(Items from a dataset)
..............................
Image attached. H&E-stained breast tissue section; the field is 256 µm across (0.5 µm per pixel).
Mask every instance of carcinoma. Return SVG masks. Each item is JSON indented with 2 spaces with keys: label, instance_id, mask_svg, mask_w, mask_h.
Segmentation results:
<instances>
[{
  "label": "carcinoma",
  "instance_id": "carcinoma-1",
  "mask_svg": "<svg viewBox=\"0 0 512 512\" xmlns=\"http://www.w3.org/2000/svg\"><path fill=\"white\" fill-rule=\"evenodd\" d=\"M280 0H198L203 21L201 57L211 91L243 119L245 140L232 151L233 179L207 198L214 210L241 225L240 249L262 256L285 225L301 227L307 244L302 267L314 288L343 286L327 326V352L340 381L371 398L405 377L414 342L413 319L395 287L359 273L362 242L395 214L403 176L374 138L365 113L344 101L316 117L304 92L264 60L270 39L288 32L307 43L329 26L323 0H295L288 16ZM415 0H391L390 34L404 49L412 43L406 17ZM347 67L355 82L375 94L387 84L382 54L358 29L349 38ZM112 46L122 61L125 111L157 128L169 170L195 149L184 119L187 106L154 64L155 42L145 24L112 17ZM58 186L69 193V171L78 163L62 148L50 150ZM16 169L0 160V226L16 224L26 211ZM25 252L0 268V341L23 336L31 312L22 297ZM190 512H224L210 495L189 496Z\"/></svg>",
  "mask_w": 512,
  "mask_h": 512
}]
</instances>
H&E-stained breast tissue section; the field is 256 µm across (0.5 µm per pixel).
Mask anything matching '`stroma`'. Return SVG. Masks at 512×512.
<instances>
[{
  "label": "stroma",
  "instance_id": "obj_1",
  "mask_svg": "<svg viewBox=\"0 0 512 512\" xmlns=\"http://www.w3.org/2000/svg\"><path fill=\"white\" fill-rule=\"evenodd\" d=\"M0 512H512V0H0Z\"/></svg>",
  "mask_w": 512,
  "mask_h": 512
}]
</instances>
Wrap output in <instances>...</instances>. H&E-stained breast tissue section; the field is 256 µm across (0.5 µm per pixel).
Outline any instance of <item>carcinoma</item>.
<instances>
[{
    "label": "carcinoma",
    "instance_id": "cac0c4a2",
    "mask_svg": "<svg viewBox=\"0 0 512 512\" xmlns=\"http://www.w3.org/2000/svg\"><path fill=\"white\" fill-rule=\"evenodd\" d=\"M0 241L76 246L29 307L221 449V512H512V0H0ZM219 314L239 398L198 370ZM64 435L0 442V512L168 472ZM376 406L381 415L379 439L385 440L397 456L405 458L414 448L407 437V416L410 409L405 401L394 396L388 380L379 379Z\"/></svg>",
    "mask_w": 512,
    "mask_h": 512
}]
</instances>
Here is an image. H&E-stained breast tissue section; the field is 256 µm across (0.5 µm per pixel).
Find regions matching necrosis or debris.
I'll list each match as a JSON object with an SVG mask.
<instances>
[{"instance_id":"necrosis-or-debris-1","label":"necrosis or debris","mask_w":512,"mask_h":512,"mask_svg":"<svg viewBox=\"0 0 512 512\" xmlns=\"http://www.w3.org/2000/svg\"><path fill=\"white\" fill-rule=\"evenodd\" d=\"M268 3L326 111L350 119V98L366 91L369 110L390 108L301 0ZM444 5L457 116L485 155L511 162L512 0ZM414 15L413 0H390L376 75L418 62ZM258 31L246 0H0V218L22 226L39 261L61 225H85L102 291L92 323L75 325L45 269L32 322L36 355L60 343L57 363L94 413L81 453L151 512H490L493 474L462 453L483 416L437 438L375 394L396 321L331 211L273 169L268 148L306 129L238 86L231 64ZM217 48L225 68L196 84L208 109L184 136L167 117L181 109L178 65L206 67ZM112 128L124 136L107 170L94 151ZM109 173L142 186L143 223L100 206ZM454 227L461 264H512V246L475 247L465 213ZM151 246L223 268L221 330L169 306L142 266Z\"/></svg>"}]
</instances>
..............................
**Exercise**
Pull out every line in the data above that has the word "across".

**Written response**
Image attached. H&E-stained breast tissue section; the field is 256 µm across (0.5 µm per pixel).
H&E-stained breast tissue section; the field is 256 µm across (0.5 µm per pixel).
Wrap output in <instances>...</instances>. H&E-stained breast tissue section; the field is 256 µm across (0.5 µm per pixel).
Here is an image. H&E-stained breast tissue section; the field is 256 µm across (0.5 µm per pixel).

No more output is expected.